(Detected change data)
# # # #
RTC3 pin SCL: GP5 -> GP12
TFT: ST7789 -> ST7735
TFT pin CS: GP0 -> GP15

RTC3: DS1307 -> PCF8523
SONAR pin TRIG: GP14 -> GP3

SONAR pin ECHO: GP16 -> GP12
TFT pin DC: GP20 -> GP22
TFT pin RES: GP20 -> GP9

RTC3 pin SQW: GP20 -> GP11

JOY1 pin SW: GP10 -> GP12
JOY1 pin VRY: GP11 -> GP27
# # # #
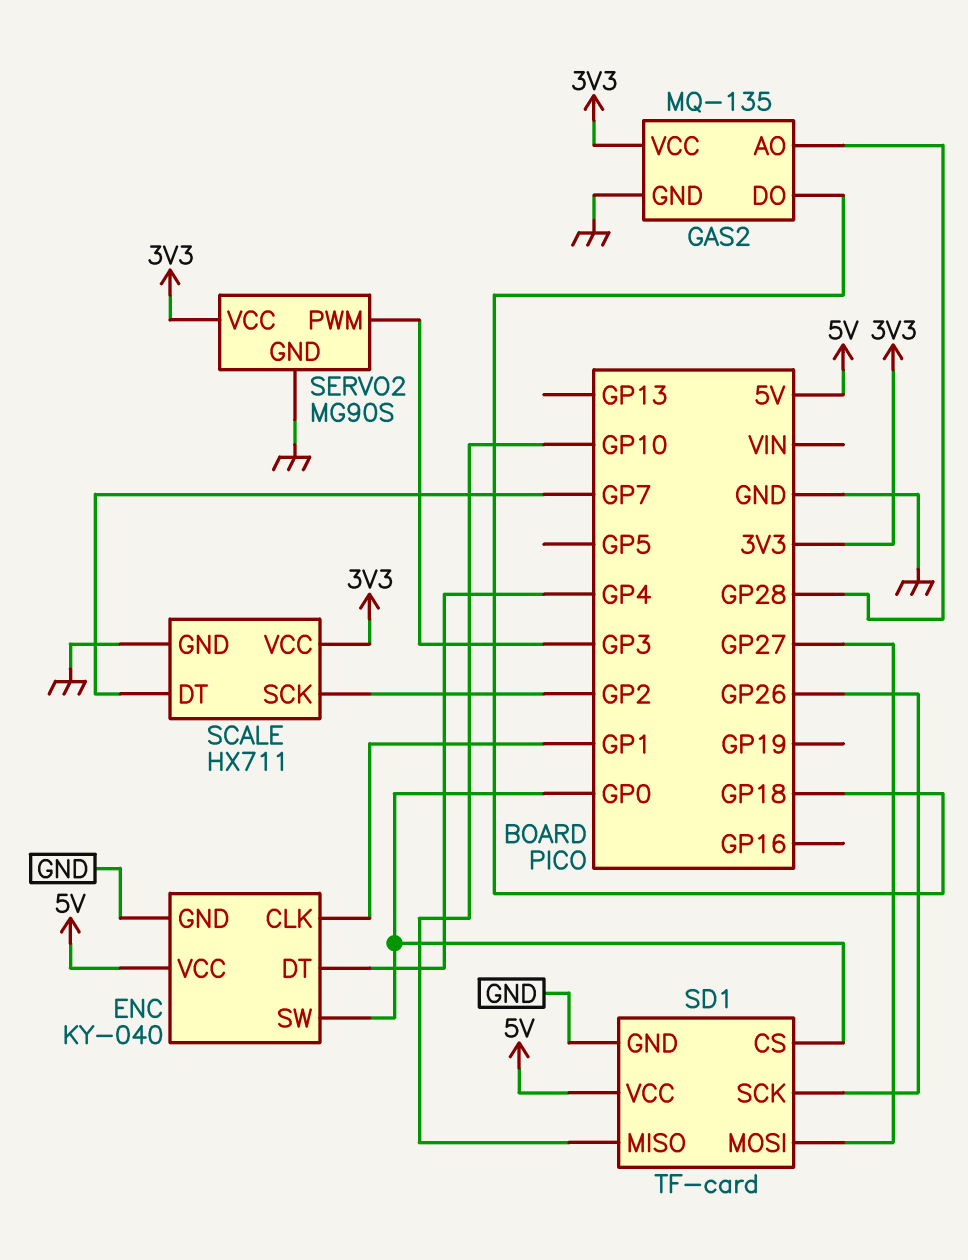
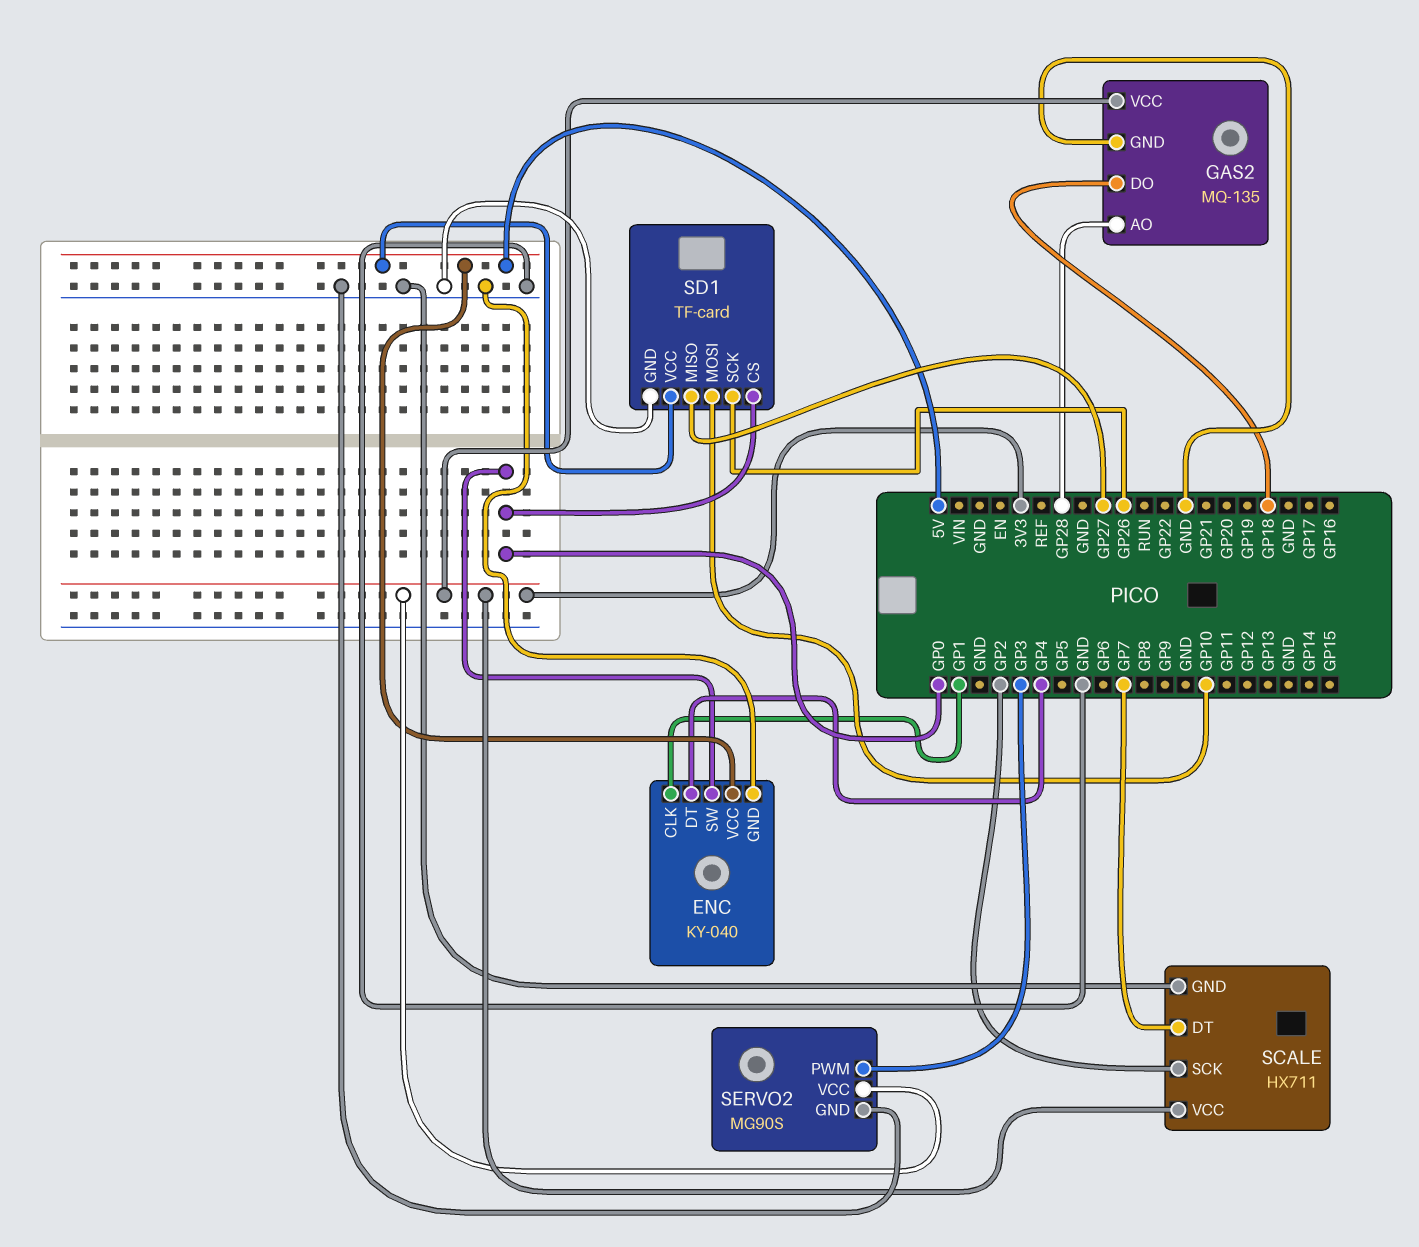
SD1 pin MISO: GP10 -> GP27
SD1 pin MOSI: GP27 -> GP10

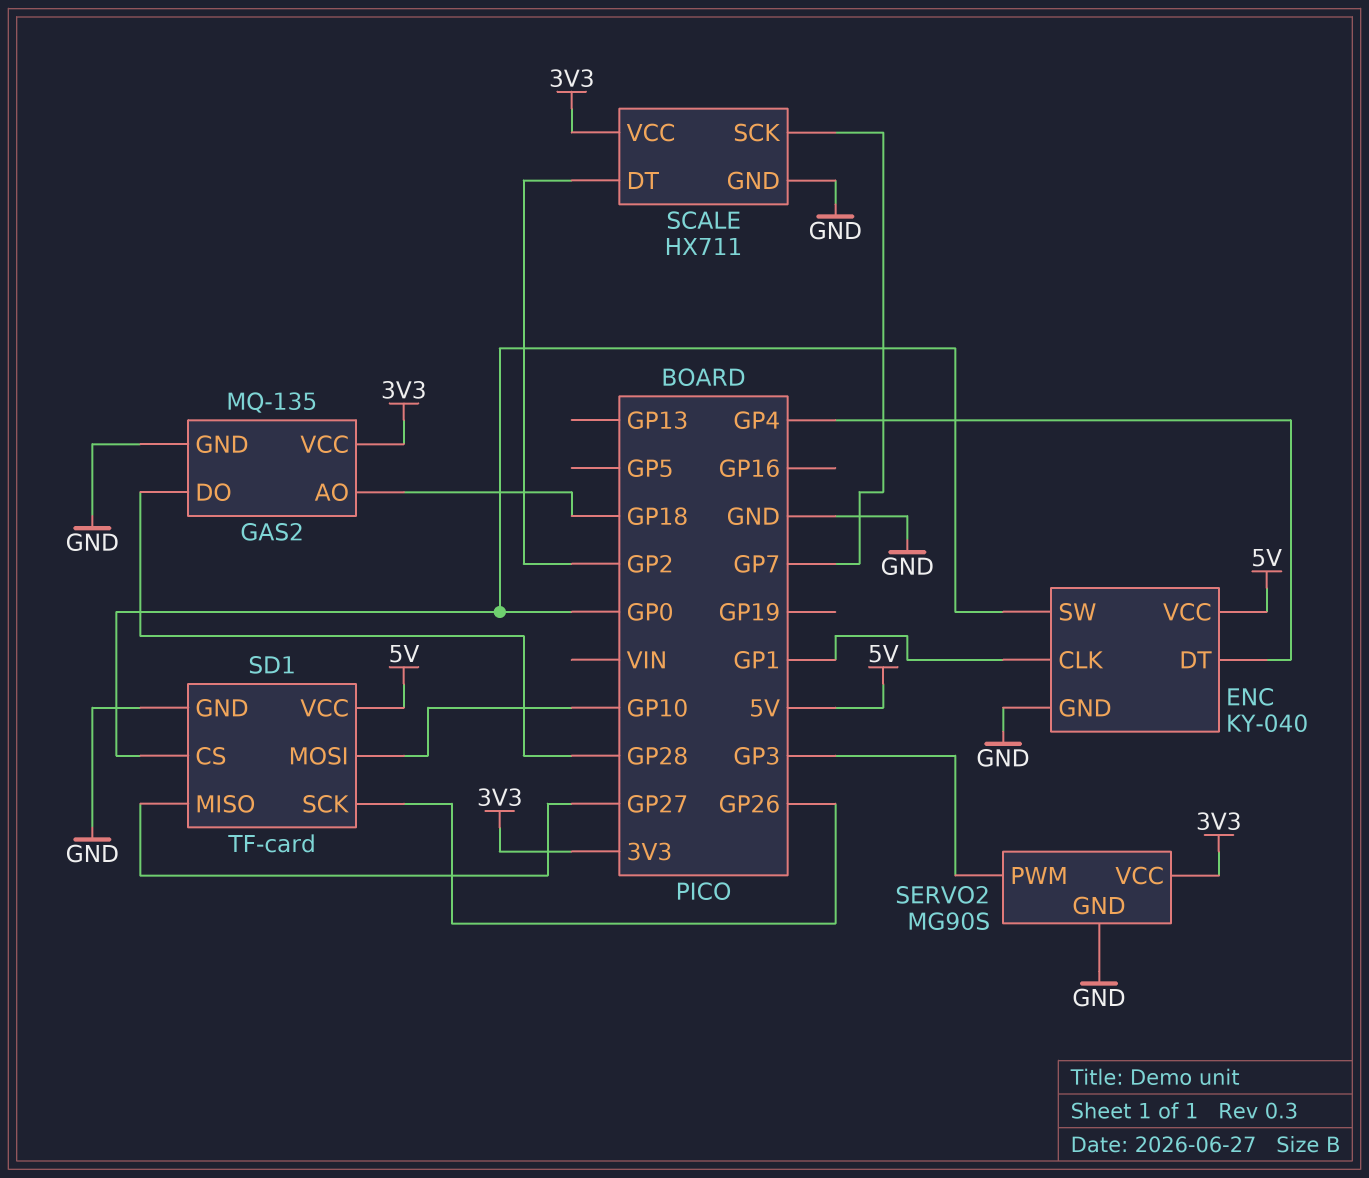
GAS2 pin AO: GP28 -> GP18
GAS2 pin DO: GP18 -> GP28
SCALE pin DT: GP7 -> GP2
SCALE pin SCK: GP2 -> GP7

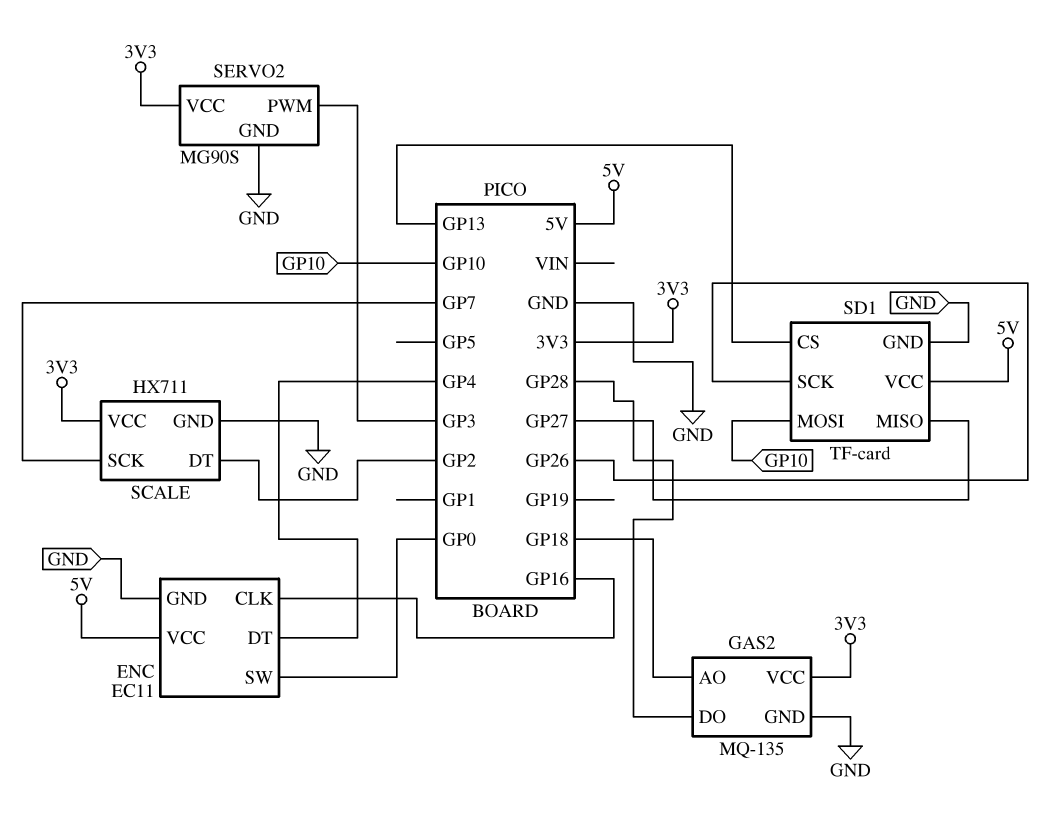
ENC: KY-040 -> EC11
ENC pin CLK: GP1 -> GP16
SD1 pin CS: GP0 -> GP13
# # # #
## Instructions to follow
Above this instruction are the records; retype exactly the lines from the one containing "RTC3 pin SCL: GP5 -> GP12" up to and including the one containing "JOY1 pin VRY: GP11 -> GP27".

## Exercise response
RTC3 pin SCL: GP5 -> GP12
TFT: ST7789 -> ST7735
TFT pin CS: GP0 -> GP15

RTC3: DS1307 -> PCF8523
SONAR pin TRIG: GP14 -> GP3

SONAR pin ECHO: GP16 -> GP12
TFT pin DC: GP20 -> GP22
TFT pin RES: GP20 -> GP9

RTC3 pin SQW: GP20 -> GP11

JOY1 pin SW: GP10 -> GP12
JOY1 pin VRY: GP11 -> GP27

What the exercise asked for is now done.